#### What to do
Copy each line below that has "diode".

#### Exercise input

****************************************

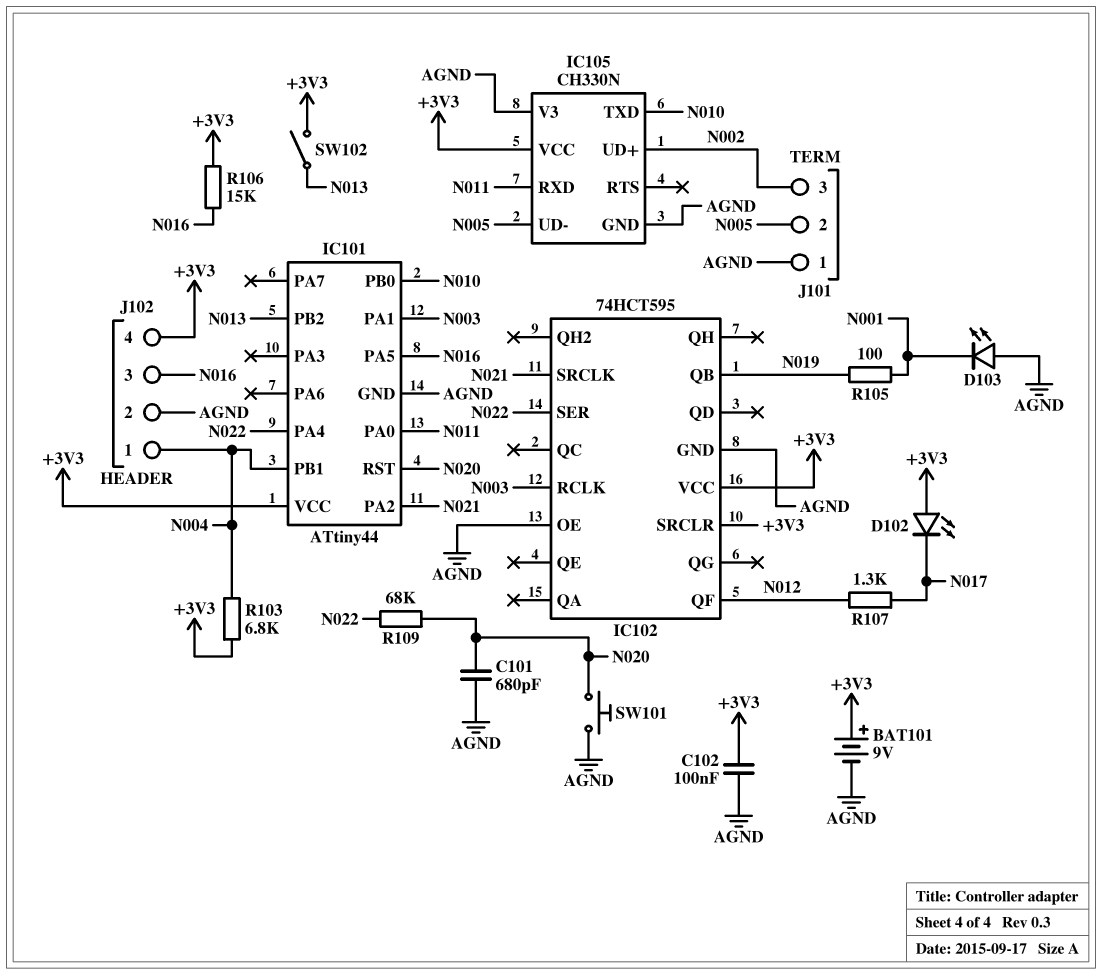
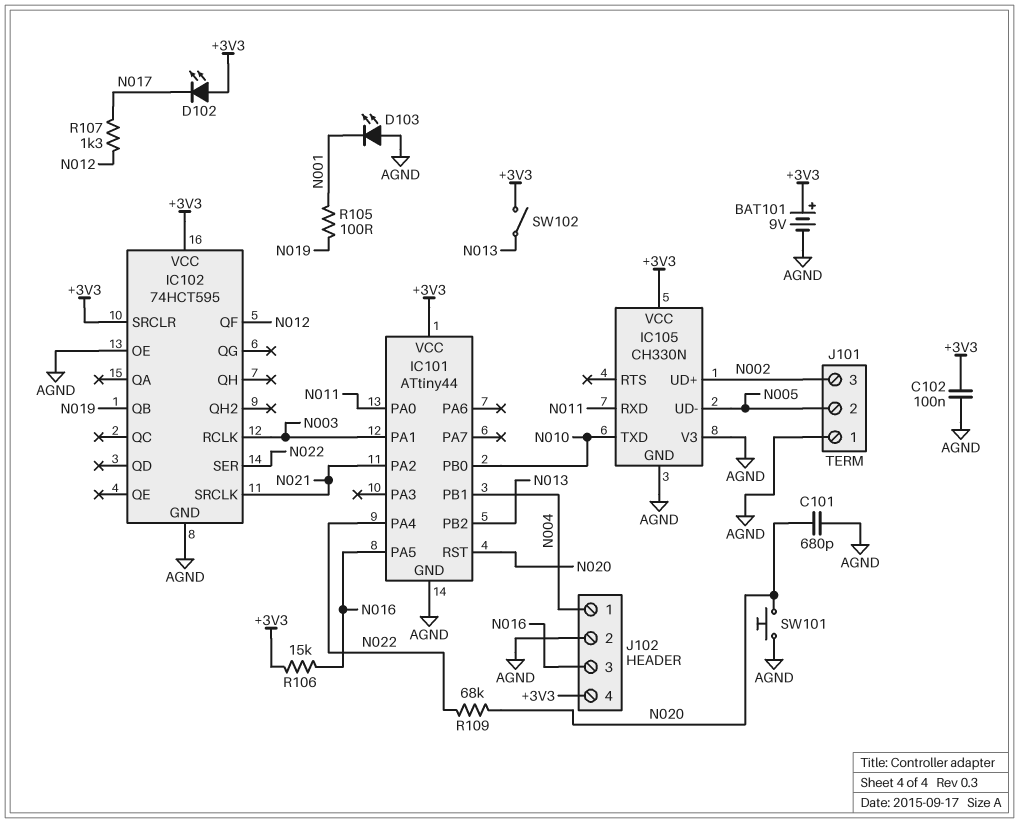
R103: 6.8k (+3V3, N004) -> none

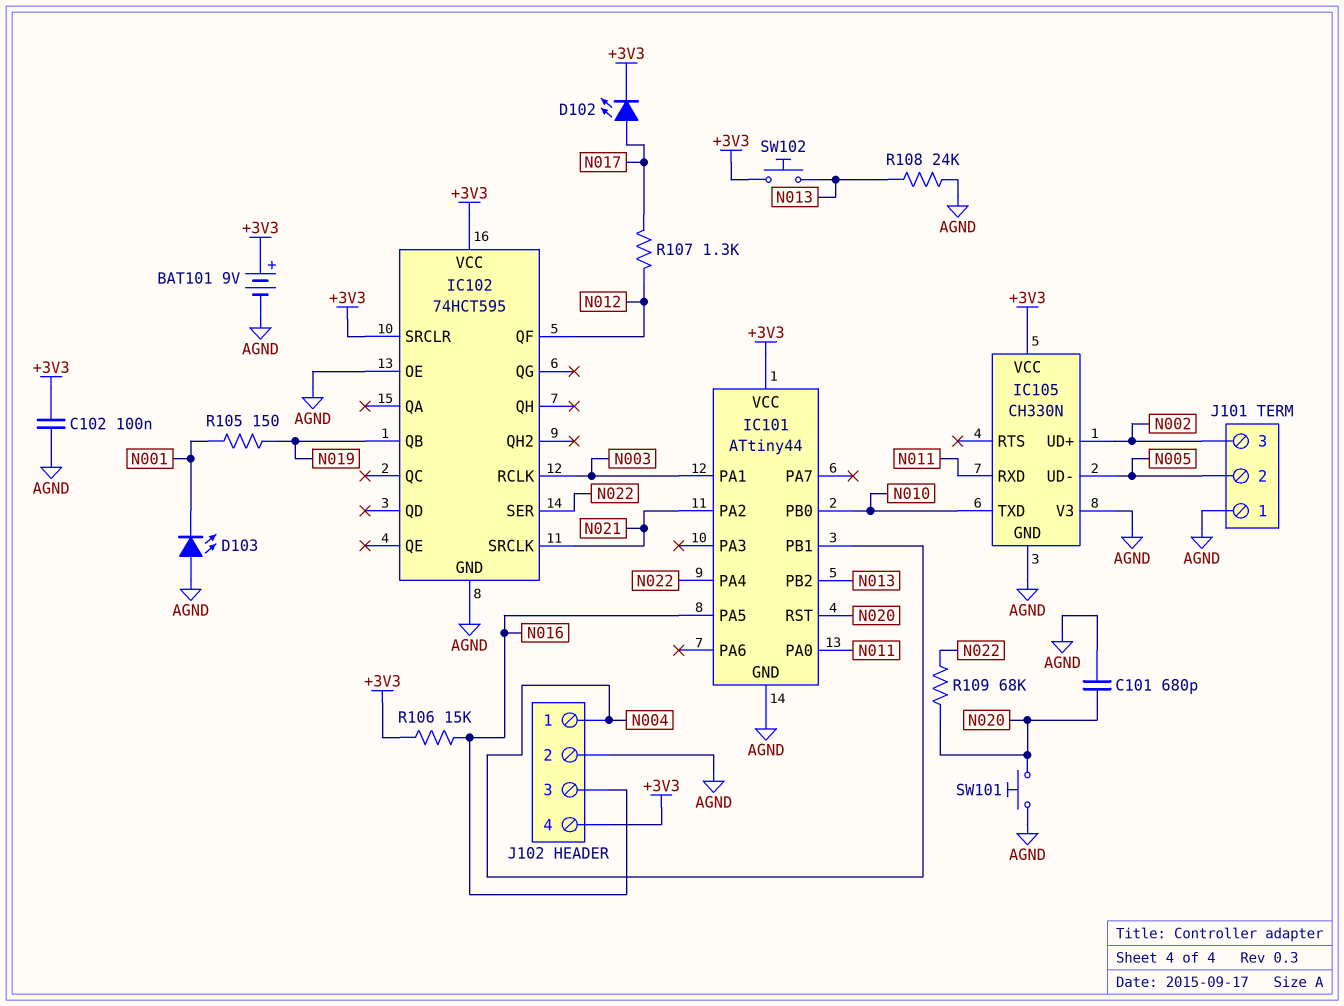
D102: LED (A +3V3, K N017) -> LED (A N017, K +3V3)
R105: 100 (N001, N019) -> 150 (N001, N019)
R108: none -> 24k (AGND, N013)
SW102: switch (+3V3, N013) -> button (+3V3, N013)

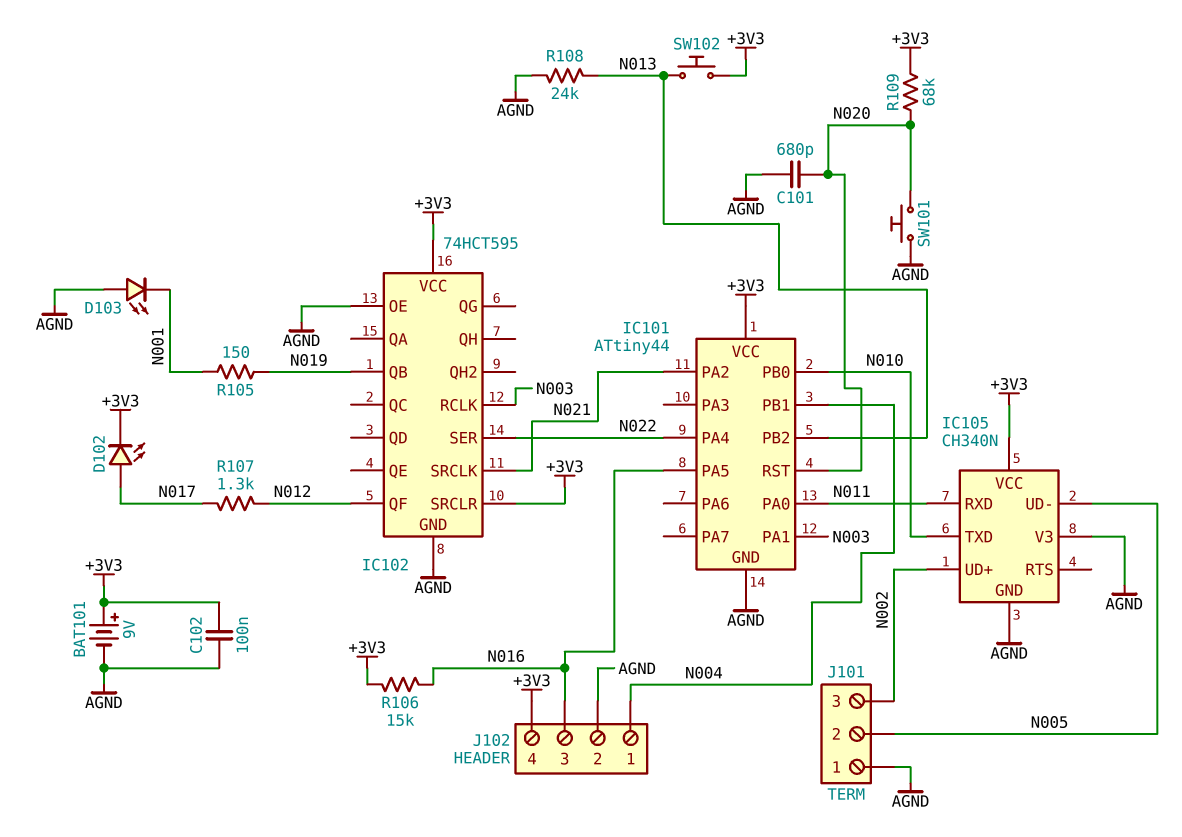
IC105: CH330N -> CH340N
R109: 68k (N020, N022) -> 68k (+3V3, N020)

****************************************

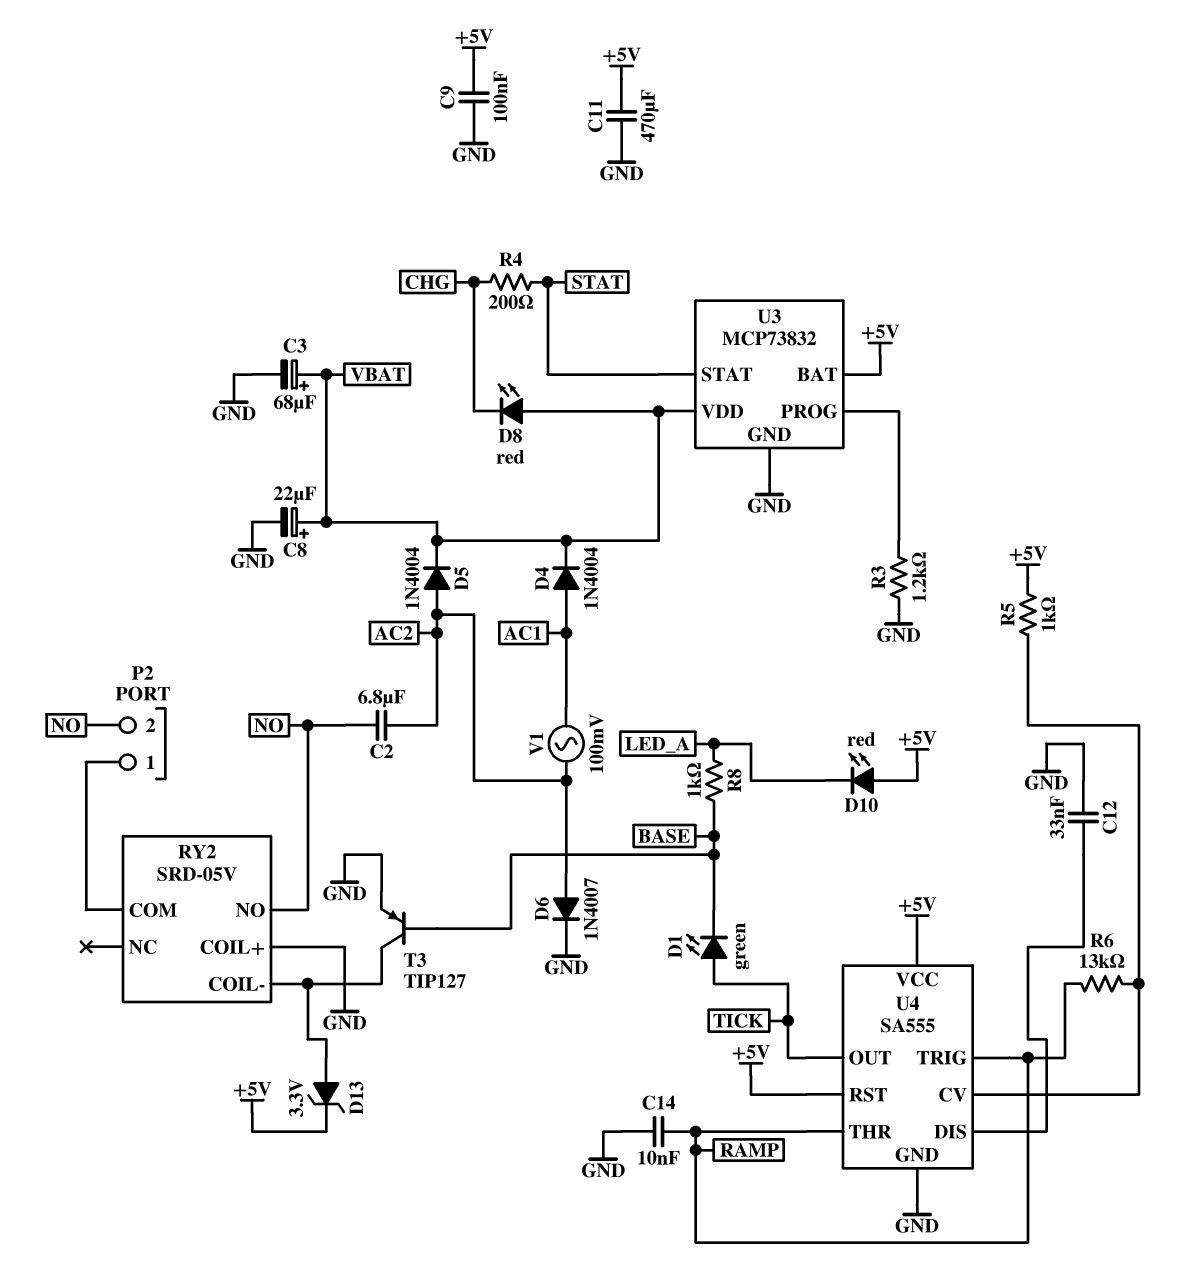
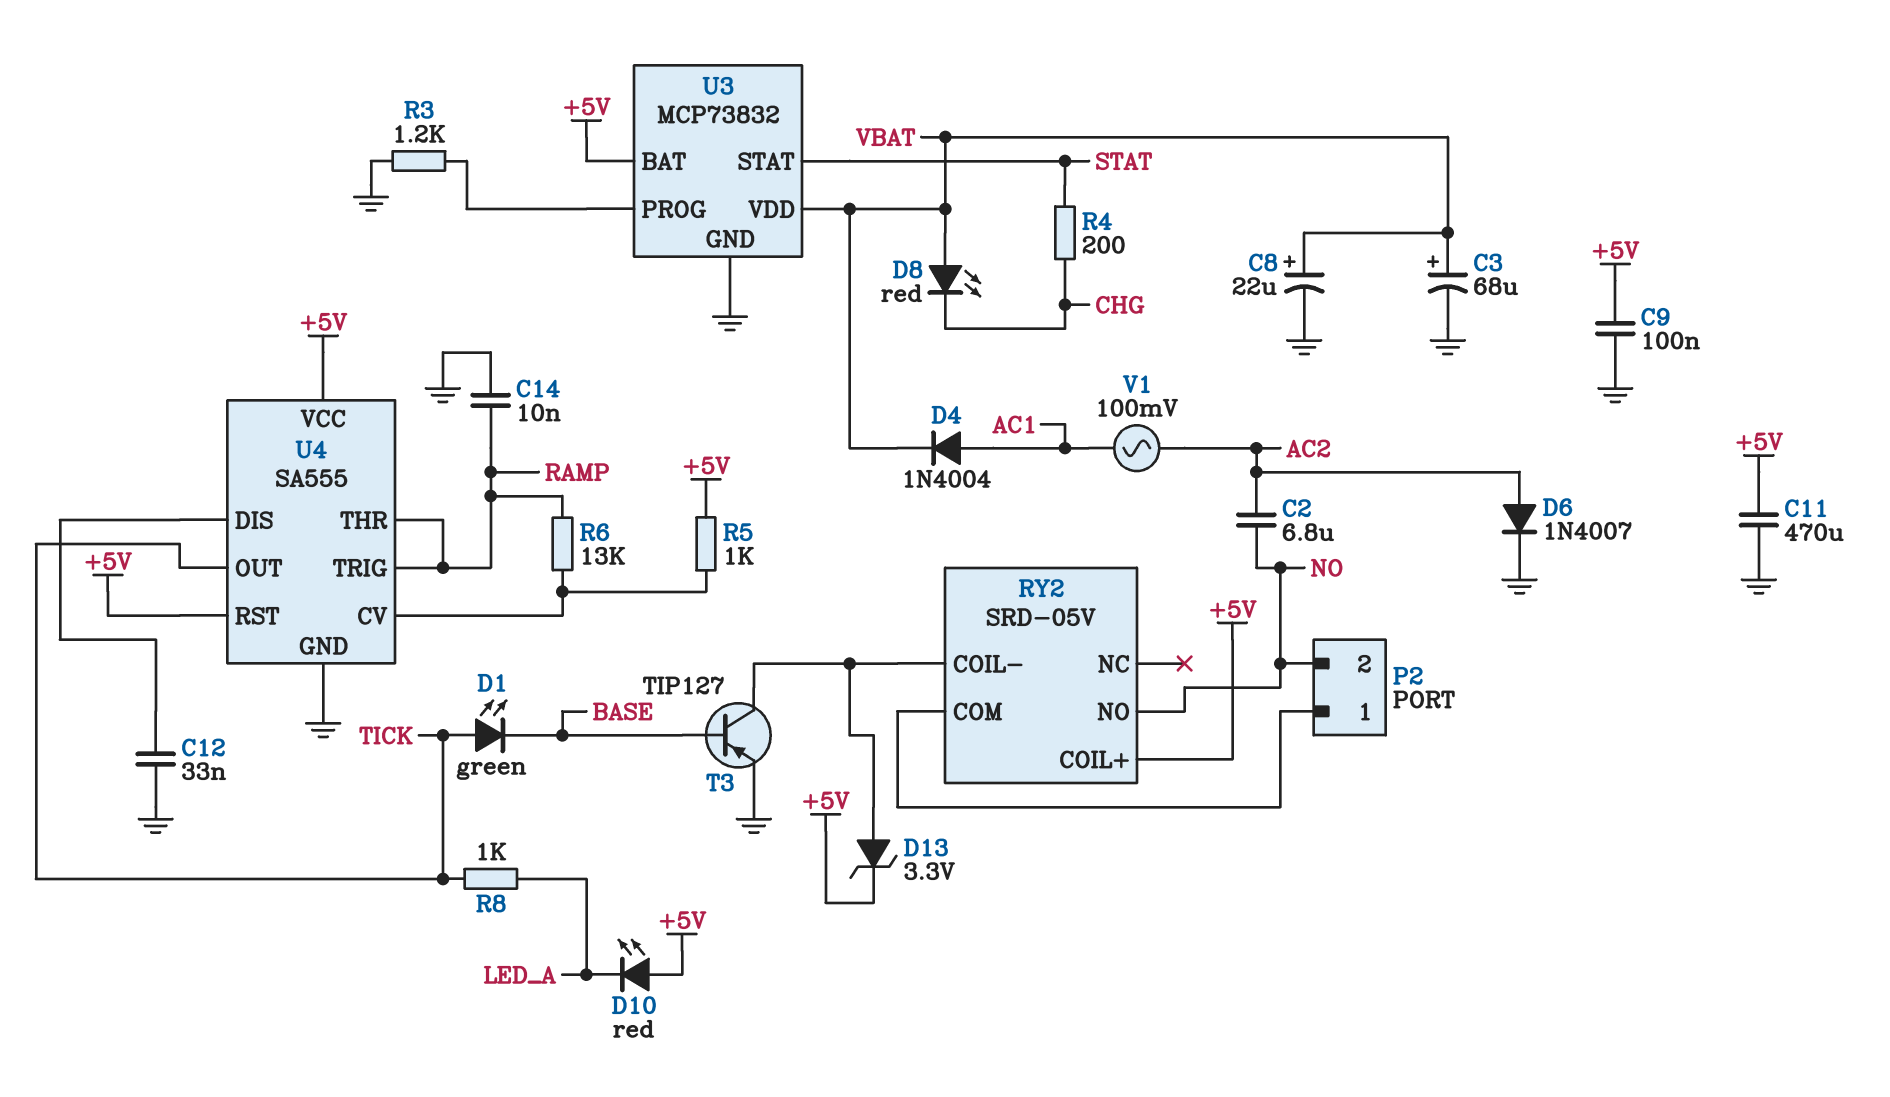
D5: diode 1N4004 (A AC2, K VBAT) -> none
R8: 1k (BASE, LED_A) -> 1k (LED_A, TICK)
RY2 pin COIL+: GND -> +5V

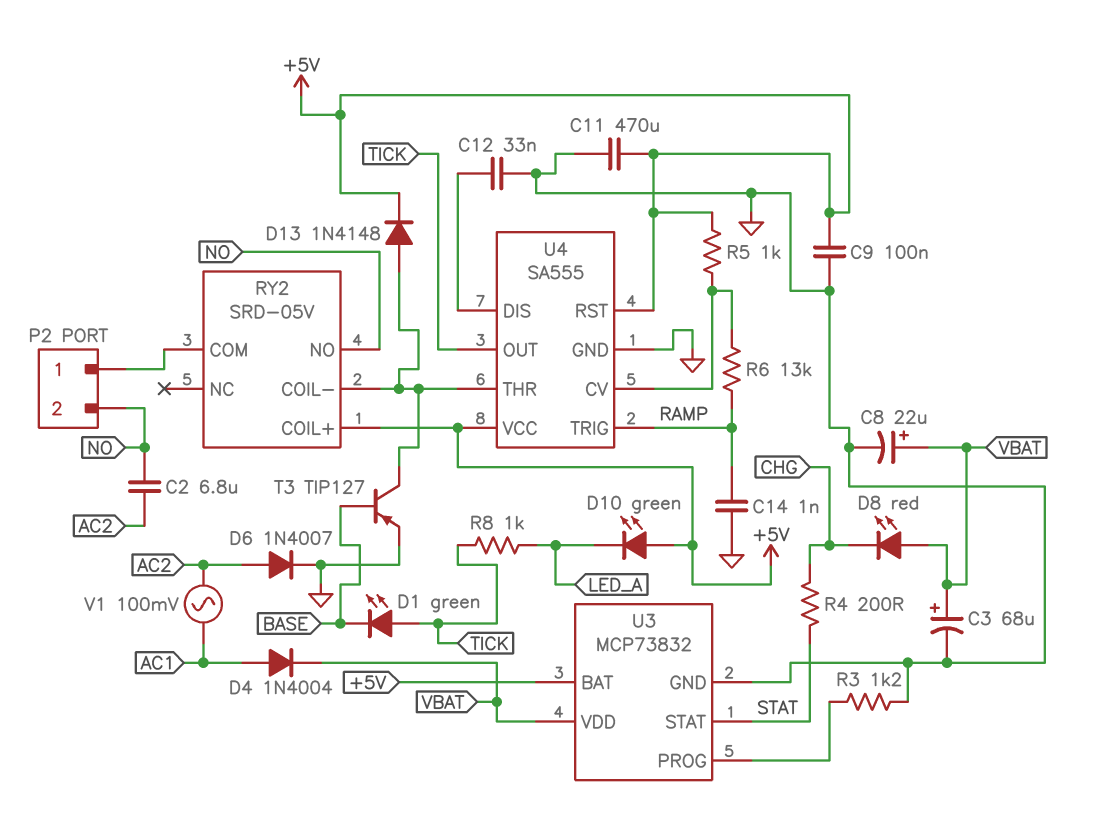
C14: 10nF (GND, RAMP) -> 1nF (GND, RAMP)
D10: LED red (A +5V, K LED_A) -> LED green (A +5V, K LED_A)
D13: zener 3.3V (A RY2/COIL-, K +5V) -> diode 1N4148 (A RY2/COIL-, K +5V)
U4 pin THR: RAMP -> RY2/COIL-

****************************************

#### Answer section
D5: diode 1N4004 (A AC2, K VBAT) -> none
D13: zener 3.3V (A RY2/COIL-, K +5V) -> diode 1N4148 (A RY2/COIL-, K +5V)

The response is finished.